• _Task prompt_
Only lines containing "pink" belong in the answer, each copied from the entries below.

• _Data for processing_
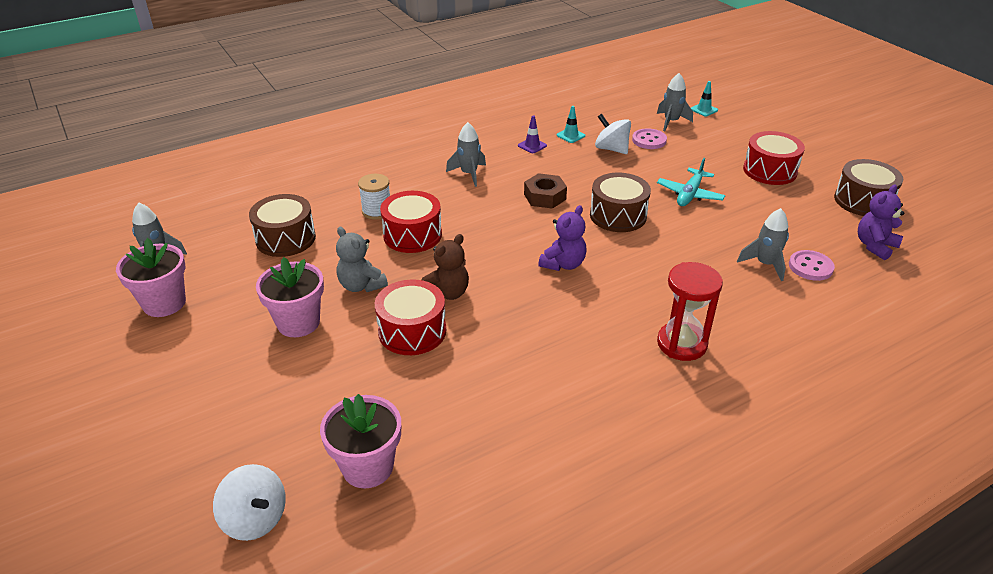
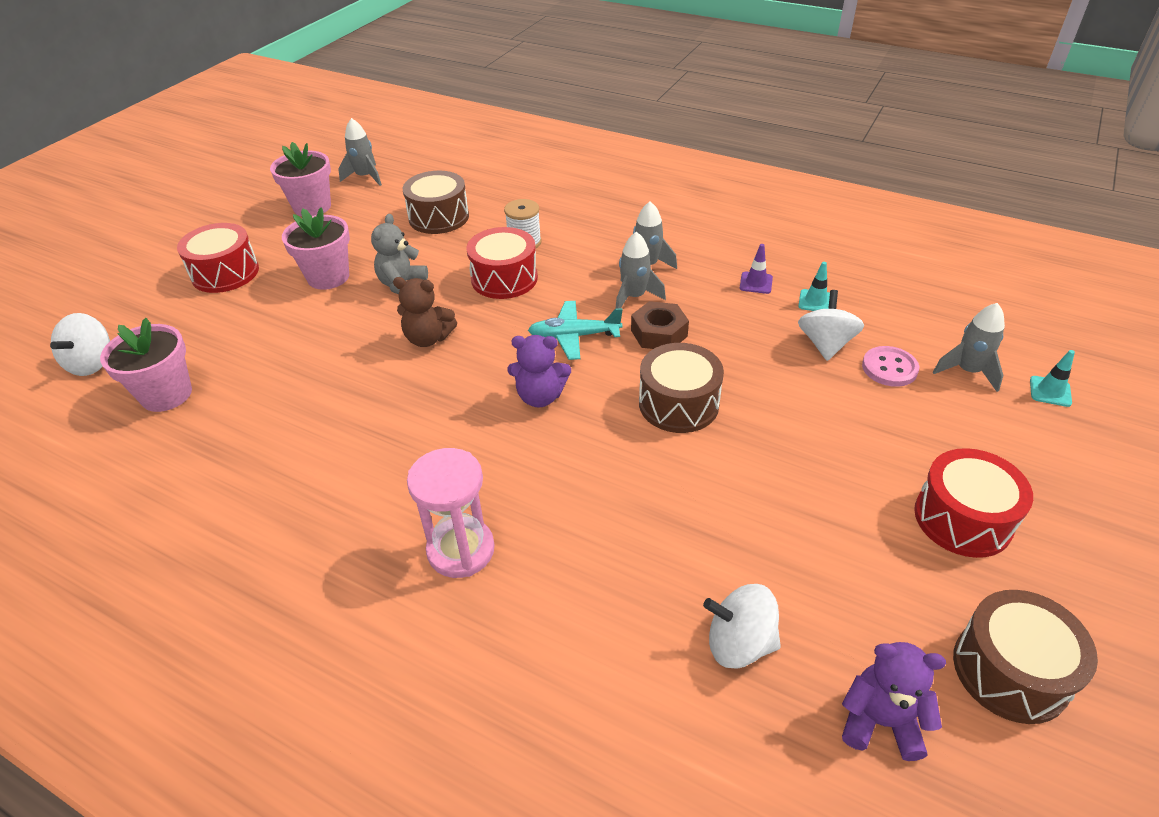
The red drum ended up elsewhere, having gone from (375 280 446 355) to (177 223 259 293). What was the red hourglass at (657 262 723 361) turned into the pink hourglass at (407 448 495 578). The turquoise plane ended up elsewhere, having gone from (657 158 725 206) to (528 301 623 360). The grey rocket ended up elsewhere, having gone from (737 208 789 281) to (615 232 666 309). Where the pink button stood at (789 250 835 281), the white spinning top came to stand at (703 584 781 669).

--

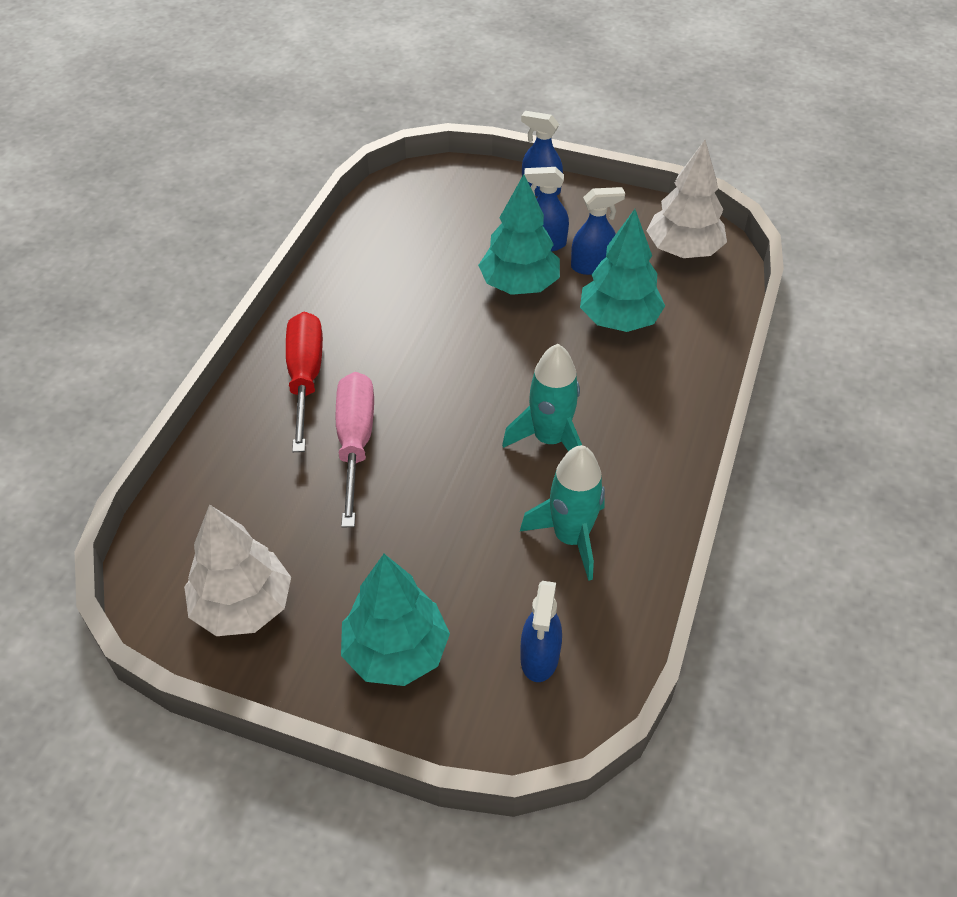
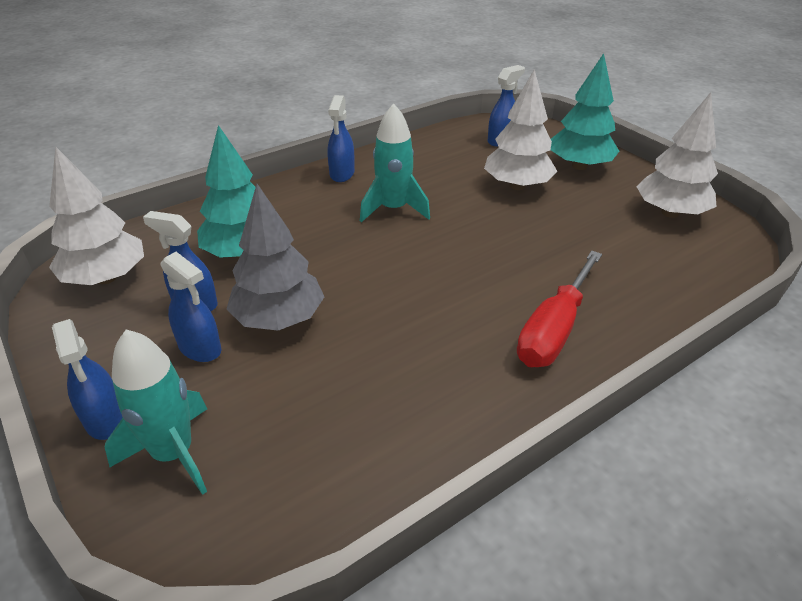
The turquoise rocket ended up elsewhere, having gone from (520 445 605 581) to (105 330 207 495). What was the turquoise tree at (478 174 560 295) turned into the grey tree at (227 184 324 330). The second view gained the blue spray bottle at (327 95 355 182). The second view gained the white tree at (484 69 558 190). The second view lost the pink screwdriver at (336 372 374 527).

==

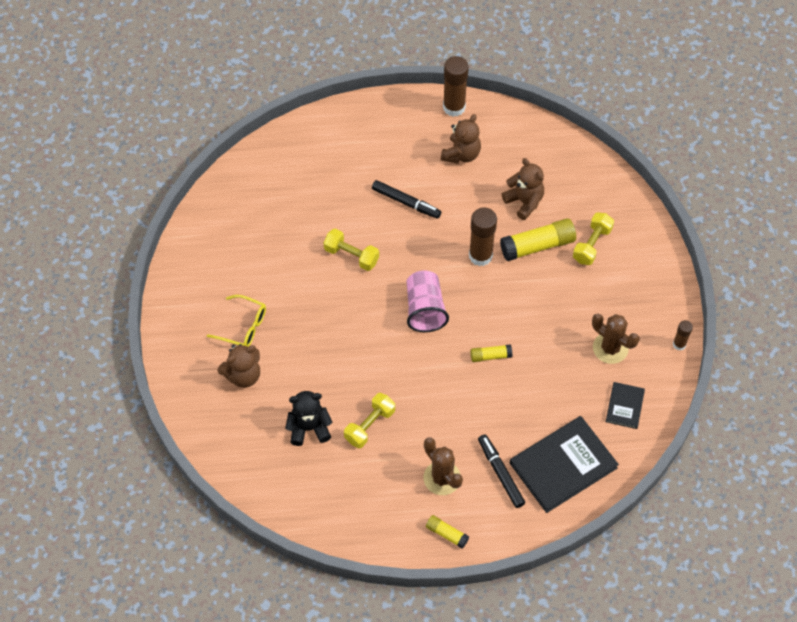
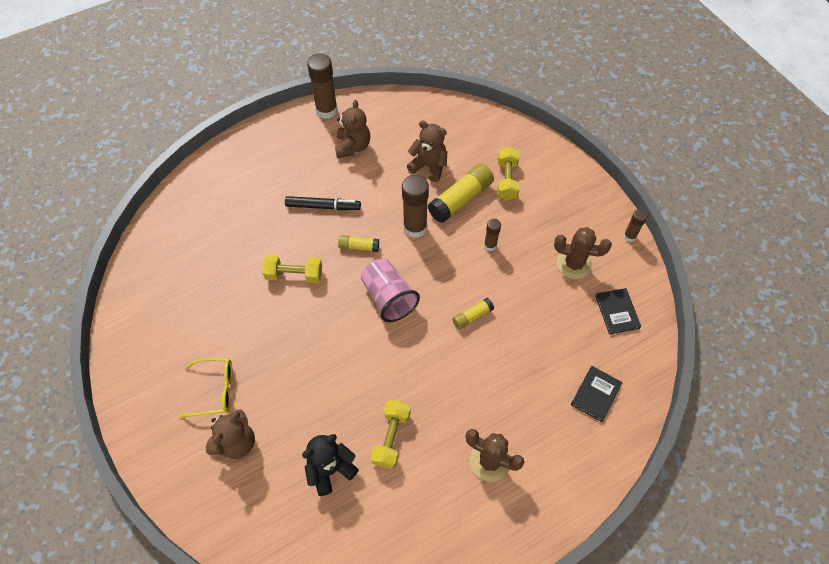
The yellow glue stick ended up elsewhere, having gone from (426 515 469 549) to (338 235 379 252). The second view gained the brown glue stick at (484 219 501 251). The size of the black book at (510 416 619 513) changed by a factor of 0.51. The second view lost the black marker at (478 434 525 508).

• _Expected answer_
The red drum ended up elsewhere, having gone from (375 280 446 355) to (177 223 259 293). What was the red hourglass at (657 262 723 361) turned into the pink hourglass at (407 448 495 578). The turquoise plane ended up elsewhere, having gone from (657 158 725 206) to (528 301 623 360). The grey rocket ended up elsewhere, having gone from (737 208 789 281) to (615 232 666 309). Where the pink button stood at (789 250 835 281), the white spinning top came to stand at (703 584 781 669).
The turquoise rocket ended up elsewhere, having gone from (520 445 605 581) to (105 330 207 495). What was the turquoise tree at (478 174 560 295) turned into the grey tree at (227 184 324 330). The second view gained the blue spray bottle at (327 95 355 182). The second view gained the white tree at (484 69 558 190). The second view lost the pink screwdriver at (336 372 374 527).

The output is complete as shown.